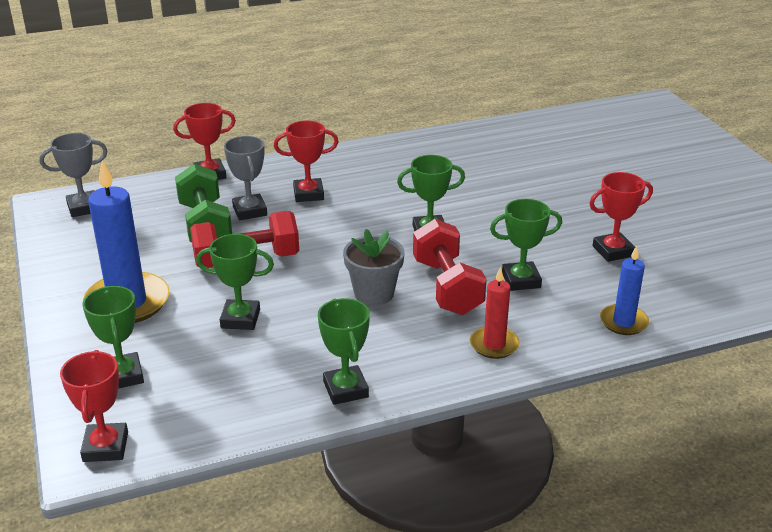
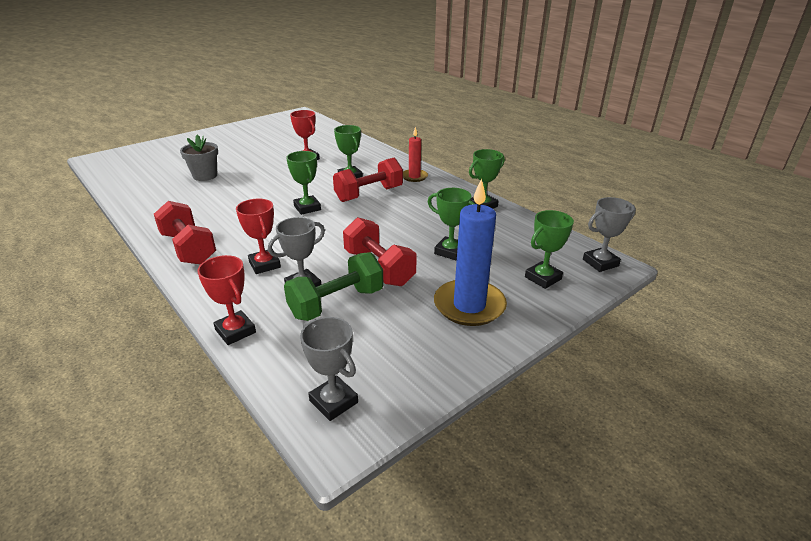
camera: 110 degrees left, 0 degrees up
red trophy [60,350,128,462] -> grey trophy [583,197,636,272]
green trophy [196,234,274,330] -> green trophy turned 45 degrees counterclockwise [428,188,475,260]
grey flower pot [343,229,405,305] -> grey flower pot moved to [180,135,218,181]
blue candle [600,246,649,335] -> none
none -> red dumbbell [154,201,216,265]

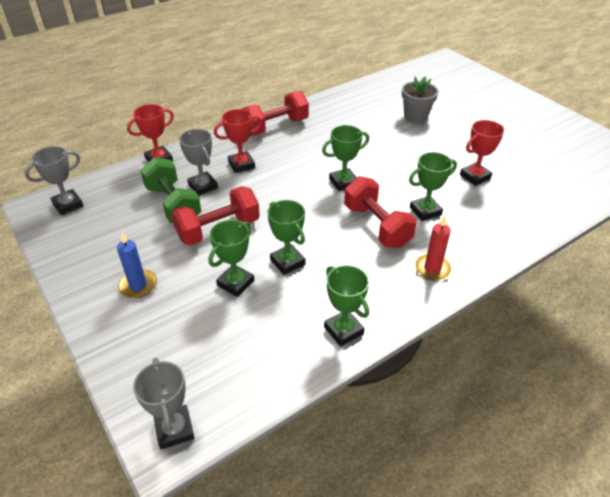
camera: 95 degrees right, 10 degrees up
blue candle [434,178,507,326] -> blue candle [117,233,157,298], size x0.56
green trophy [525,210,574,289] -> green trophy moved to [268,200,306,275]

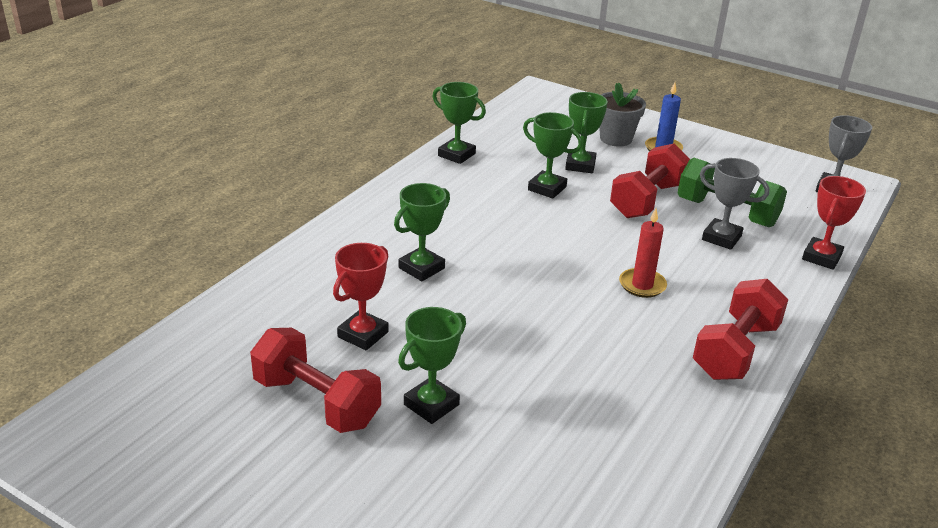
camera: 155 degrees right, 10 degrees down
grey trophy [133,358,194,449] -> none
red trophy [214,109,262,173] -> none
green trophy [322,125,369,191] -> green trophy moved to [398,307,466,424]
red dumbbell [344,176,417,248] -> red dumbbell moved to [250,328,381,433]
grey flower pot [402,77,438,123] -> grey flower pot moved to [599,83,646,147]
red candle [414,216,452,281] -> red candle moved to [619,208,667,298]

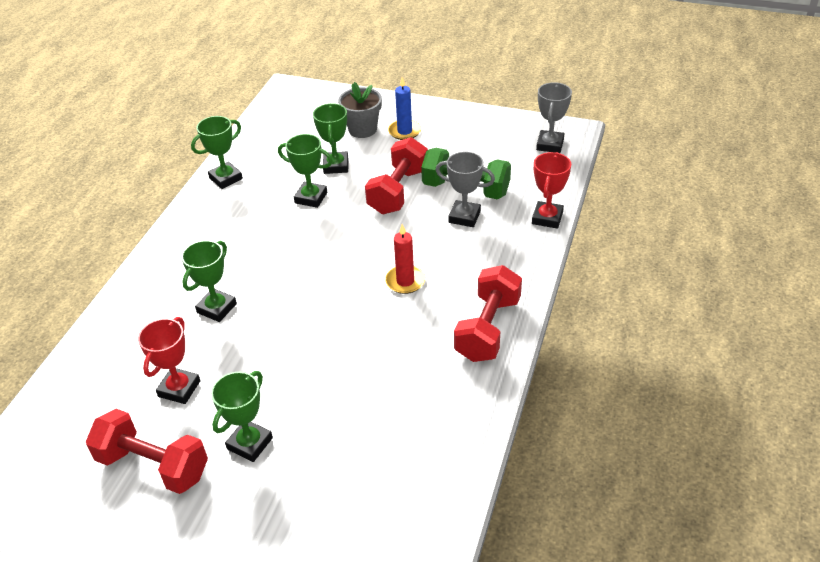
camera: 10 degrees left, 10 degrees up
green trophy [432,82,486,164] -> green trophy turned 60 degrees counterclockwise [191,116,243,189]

▸ **EXERCISE INSTRUCTIONS**: Go through the entries and copy every line with "flower".

▸ **COMPLETED EXERCISE**:
grey flower pot [343,229,405,305] -> grey flower pot moved to [180,135,218,181]
grey flower pot [402,77,438,123] -> grey flower pot moved to [599,83,646,147]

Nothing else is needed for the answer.